**Goal of the exercise:**
Transcribe the records word for word. Leave every picture out.

**Records shown:**
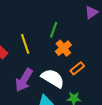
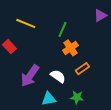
yellow line: (25, 44) -> (26, 23), moved, turned -54
white semicircle: (53, 78) -> (58, 76), size x0.7

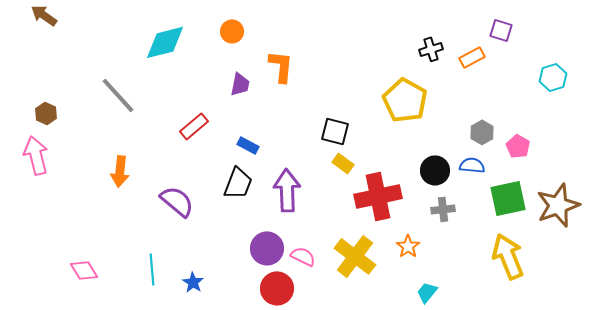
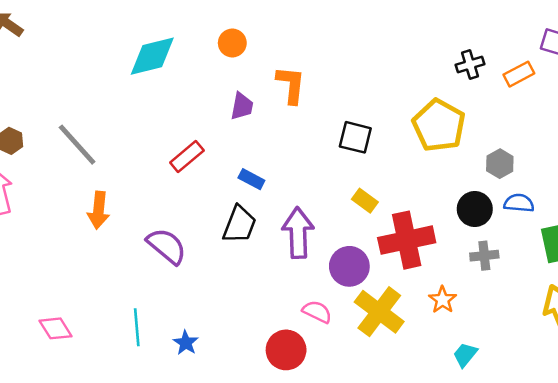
gray line: (118, 95) -> (77, 145), moved
black square: (335, 131) -> (355, 137), moved
gray hexagon: (482, 132) -> (500, 164), moved
purple circle: (267, 248) -> (349, 266), moved

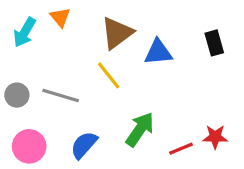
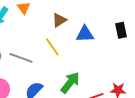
brown triangle: (117, 33) -> (59, 20), size x0.7

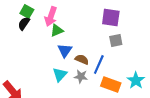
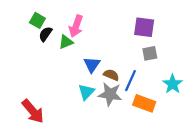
green square: (27, 11) -> (37, 20), moved
green triangle: (57, 30) -> (66, 42), moved
gray star: (81, 76) -> (110, 94), size x1.5
cyan star: (136, 80) -> (173, 84), moved

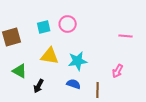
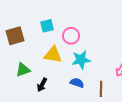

**Exercise result:**
yellow line: (25, 44) -> (26, 23), moved, turned -54
white semicircle: (53, 78) -> (58, 76), size x0.7

gray line: (118, 95) -> (77, 145), moved
black square: (335, 131) -> (355, 137), moved
gray hexagon: (482, 132) -> (500, 164), moved
purple circle: (267, 248) -> (349, 266), moved

brown triangle: (117, 33) -> (59, 20), size x0.7

green square: (27, 11) -> (37, 20), moved
green triangle: (57, 30) -> (66, 42), moved
gray star: (81, 76) -> (110, 94), size x1.5
cyan star: (136, 80) -> (173, 84), moved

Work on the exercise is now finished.